(Beginning of Recorded data)

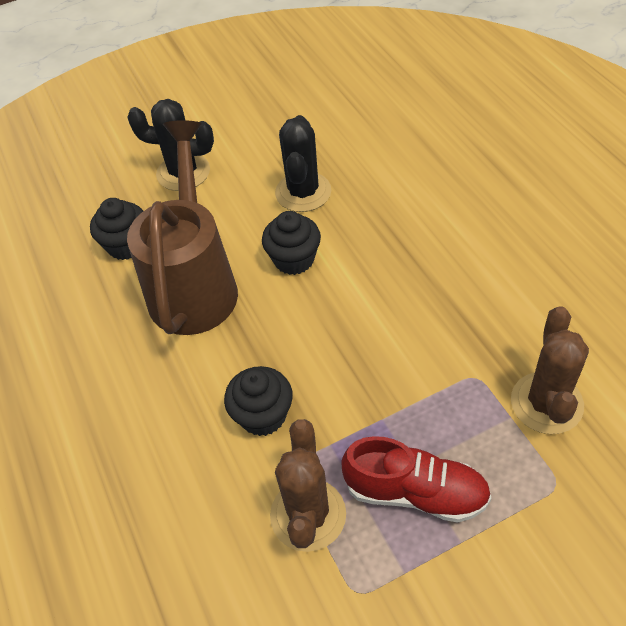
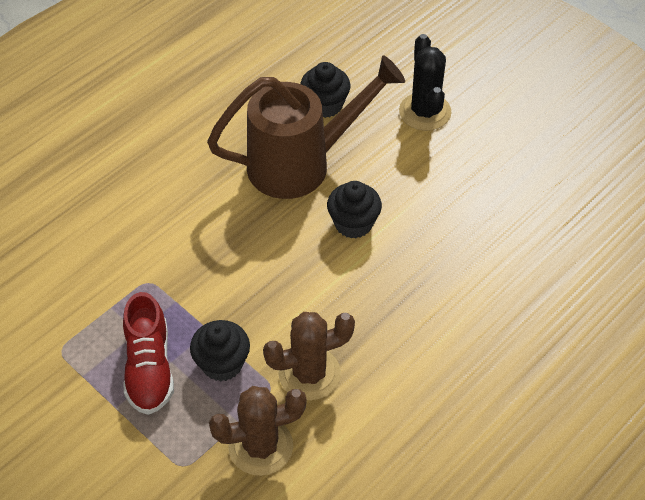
camera: 65 degrees right, 0 degrees up
black cupcake [224,366,293,436] -> black cupcake moved to [190,320,250,381]
brown cactus [270,419,346,552] -> brown cactus moved to [263,312,355,400]
black cactus [275,115,331,212] -> none

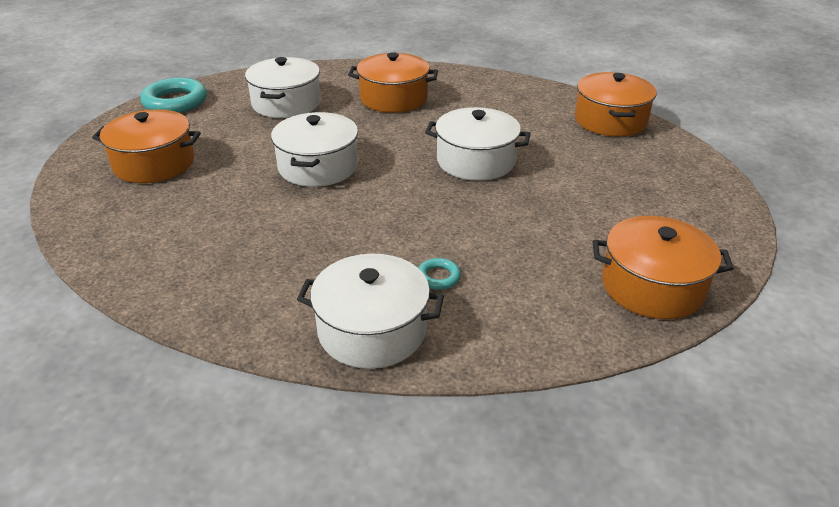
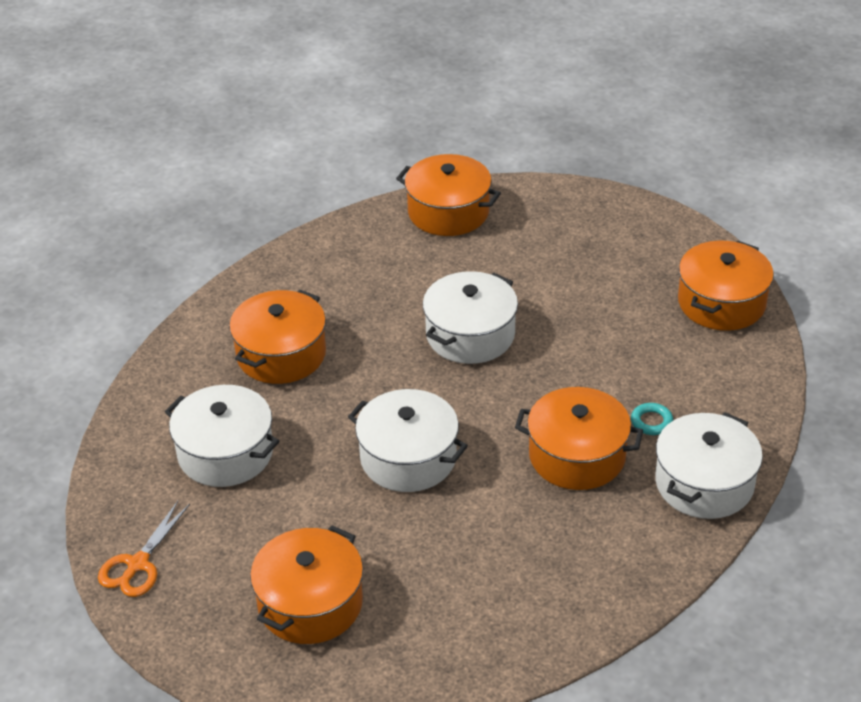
camera: 65 degrees left, 5 degrees up
turquoise ring [140,77,207,113] -> orange scissors [98,501,190,597]
none -> orange pot [515,387,643,490]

(End of Recorded data)

*Exercise prompt*
Retype the lines exactly. Begin at the one that holds "brown cactus [270,419,346,552]", stop at the last line of the entries above, and drop the pictures.

*Written answer*
brown cactus [270,419,346,552] -> brown cactus moved to [263,312,355,400]
black cactus [275,115,331,212] -> none

camera: 65 degrees left, 5 degrees up
turquoise ring [140,77,207,113] -> orange scissors [98,501,190,597]
none -> orange pot [515,387,643,490]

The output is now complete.